Exercise goal :: Every line of the material below that contains the string "turned" must appear in the answer.

START Data shown

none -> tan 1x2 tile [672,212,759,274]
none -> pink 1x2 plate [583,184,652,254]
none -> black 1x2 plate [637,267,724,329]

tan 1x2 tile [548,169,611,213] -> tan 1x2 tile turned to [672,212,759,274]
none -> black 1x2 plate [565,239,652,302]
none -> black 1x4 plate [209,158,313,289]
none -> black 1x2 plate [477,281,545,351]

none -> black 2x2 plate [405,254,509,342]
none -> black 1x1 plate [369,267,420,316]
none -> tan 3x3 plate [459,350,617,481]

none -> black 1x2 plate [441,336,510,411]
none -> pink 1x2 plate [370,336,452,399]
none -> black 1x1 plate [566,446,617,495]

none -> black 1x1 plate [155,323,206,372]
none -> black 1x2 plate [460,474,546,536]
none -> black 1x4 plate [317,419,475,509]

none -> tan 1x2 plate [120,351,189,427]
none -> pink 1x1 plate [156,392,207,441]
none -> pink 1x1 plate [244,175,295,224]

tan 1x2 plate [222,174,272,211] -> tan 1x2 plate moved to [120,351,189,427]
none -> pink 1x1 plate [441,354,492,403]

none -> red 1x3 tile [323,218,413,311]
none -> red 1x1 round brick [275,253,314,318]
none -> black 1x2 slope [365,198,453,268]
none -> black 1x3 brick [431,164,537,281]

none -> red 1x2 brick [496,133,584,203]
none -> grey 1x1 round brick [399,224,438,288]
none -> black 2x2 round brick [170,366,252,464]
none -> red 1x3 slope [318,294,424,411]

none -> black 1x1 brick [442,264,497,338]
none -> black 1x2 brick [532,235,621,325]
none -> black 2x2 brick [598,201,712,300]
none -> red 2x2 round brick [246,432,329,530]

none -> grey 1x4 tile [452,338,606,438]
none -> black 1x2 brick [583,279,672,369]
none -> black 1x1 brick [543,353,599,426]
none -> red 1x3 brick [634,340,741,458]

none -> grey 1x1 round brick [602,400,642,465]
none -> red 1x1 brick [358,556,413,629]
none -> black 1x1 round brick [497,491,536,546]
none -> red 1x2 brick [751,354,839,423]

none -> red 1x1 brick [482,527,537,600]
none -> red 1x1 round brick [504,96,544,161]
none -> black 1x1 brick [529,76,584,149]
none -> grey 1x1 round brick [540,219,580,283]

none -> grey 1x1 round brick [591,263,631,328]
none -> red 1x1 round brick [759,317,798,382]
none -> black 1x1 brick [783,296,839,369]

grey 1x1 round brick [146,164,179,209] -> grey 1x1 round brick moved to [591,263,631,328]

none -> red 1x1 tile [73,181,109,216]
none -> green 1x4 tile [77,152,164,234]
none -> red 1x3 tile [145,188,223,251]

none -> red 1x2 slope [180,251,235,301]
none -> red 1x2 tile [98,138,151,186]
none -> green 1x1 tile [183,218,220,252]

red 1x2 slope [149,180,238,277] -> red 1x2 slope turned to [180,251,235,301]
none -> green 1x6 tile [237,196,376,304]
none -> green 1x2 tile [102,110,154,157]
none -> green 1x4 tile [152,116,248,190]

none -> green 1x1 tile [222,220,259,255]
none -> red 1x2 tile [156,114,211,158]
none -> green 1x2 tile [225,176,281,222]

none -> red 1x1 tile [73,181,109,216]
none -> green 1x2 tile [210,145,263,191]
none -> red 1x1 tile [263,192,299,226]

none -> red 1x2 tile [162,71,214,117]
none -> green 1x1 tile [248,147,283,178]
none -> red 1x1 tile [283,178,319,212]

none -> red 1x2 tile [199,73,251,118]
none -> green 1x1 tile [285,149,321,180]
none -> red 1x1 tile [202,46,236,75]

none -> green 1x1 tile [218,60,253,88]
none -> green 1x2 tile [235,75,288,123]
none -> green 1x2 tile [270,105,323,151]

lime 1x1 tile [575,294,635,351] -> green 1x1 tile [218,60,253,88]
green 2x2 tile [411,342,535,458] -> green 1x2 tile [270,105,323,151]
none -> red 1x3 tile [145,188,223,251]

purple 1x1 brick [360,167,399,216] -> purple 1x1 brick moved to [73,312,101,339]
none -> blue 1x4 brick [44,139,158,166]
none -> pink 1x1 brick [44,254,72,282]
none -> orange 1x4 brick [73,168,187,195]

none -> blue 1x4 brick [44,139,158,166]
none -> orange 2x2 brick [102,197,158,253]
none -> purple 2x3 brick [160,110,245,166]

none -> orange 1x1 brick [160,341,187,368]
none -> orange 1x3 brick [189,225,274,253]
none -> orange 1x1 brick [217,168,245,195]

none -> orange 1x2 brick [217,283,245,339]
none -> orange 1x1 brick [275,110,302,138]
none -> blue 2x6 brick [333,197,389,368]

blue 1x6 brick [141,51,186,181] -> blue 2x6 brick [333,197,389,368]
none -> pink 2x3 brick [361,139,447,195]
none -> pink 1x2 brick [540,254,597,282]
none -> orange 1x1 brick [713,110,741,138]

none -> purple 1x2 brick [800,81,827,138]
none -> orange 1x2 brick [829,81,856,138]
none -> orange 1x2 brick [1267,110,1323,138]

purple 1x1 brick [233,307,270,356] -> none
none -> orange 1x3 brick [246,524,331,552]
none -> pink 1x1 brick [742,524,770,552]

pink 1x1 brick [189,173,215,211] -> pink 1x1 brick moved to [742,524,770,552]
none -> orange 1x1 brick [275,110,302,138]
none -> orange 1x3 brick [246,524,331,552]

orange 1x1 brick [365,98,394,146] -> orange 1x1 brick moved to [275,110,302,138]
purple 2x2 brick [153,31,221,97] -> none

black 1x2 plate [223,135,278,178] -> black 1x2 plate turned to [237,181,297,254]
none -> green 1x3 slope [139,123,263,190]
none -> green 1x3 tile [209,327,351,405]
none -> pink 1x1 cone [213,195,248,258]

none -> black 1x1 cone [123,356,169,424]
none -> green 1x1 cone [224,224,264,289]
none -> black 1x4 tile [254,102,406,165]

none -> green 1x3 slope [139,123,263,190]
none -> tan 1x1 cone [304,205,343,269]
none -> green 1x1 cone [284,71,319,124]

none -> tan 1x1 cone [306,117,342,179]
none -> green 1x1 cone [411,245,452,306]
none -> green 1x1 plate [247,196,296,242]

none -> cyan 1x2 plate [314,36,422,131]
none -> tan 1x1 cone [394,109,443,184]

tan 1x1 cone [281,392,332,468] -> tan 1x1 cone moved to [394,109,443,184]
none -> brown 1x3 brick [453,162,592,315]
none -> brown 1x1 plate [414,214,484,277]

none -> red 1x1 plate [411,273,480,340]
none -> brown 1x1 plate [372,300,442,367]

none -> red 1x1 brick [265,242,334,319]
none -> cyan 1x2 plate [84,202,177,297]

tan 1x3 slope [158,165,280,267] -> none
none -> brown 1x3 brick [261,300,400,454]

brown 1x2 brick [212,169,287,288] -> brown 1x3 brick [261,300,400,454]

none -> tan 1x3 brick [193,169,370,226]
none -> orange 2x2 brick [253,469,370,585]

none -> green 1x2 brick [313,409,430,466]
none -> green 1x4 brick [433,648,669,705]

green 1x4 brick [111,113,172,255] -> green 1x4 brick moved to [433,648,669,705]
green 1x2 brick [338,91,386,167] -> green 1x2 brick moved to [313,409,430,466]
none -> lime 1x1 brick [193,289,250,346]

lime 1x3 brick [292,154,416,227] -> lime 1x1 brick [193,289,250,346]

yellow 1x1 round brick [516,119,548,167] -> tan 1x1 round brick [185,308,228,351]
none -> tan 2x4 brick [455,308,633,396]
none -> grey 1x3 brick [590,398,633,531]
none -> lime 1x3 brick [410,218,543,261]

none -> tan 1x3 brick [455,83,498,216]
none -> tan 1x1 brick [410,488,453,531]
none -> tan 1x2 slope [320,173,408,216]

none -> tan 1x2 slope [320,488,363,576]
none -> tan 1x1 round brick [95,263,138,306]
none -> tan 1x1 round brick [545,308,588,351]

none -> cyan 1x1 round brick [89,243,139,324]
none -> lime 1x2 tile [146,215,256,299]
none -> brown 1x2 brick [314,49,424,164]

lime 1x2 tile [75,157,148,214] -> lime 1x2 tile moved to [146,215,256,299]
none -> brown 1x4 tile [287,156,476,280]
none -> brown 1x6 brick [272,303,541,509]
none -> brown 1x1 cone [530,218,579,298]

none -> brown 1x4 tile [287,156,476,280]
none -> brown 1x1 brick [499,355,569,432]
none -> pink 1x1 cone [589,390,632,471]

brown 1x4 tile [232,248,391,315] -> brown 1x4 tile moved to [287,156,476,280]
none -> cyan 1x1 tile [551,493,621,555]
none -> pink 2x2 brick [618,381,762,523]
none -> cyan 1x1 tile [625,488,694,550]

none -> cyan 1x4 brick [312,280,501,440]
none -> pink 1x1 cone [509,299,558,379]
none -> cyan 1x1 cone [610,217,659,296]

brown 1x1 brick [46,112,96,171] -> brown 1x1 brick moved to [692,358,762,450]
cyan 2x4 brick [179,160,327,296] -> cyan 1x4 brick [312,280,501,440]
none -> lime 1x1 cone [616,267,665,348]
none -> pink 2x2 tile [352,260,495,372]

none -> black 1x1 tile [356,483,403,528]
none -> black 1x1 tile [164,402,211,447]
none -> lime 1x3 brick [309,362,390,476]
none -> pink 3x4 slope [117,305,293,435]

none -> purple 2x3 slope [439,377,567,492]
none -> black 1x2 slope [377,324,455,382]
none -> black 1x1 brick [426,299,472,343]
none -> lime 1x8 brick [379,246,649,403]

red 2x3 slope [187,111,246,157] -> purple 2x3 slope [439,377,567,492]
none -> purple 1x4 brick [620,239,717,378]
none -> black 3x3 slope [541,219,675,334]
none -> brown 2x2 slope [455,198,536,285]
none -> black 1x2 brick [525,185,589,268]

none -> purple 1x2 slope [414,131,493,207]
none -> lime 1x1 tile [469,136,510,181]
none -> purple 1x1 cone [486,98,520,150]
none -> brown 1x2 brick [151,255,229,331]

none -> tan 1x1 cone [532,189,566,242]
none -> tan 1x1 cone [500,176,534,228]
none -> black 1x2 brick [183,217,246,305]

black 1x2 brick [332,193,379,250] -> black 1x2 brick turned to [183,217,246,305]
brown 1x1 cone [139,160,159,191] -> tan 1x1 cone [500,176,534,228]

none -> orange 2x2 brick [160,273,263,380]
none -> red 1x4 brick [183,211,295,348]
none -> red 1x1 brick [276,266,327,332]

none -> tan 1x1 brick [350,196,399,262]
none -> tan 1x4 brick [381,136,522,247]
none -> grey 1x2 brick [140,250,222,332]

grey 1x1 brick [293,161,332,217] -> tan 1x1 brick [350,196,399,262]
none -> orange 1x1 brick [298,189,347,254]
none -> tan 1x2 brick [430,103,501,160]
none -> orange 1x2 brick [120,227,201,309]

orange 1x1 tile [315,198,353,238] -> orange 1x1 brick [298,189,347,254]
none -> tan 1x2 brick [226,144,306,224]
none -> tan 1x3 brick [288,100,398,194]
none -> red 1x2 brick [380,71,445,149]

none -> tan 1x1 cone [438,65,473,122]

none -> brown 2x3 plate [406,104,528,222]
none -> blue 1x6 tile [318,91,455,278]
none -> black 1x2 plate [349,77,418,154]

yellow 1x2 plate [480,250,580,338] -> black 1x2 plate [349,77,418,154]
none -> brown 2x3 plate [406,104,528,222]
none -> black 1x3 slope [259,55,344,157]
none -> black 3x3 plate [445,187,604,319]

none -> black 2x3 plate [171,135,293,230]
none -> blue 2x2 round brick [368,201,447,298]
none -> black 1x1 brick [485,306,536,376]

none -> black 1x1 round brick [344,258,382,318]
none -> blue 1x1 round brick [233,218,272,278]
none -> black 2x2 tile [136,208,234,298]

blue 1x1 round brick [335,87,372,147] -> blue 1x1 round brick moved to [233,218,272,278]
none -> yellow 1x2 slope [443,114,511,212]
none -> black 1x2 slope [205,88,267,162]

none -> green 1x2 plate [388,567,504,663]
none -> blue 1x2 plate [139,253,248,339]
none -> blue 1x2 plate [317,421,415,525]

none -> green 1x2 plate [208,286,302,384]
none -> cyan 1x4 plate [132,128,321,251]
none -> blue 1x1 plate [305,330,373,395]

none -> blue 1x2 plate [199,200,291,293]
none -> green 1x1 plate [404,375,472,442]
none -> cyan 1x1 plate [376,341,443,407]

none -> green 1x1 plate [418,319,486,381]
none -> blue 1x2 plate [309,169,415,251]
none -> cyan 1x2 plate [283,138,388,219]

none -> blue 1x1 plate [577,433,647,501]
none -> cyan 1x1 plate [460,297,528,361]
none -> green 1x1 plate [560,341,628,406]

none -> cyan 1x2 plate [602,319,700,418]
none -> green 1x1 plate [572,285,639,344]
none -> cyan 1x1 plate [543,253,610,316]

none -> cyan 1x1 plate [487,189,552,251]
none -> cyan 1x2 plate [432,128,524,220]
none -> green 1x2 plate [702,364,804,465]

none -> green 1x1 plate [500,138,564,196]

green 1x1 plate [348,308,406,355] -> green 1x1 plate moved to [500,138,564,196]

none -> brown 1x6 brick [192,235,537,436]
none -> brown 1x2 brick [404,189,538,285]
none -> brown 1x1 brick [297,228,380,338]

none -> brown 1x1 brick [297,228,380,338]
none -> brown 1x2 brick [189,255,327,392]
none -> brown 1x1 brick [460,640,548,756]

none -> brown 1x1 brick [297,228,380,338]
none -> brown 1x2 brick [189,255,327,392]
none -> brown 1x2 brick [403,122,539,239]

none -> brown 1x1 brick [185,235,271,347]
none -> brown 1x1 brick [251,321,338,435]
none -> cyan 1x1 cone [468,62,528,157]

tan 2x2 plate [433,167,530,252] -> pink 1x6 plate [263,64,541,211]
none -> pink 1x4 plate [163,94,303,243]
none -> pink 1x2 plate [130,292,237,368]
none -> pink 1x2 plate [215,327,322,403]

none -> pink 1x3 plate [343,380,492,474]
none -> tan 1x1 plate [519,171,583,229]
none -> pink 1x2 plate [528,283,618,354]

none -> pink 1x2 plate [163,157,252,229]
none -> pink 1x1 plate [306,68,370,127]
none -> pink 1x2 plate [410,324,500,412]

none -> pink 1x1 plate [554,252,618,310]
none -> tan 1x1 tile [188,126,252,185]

END Data shown

Answer to the problem ::
tan 1x2 tile [548,169,611,213] -> tan 1x2 tile turned to [672,212,759,274]
red 1x2 slope [149,180,238,277] -> red 1x2 slope turned to [180,251,235,301]
black 1x2 plate [223,135,278,178] -> black 1x2 plate turned to [237,181,297,254]
black 1x2 brick [332,193,379,250] -> black 1x2 brick turned to [183,217,246,305]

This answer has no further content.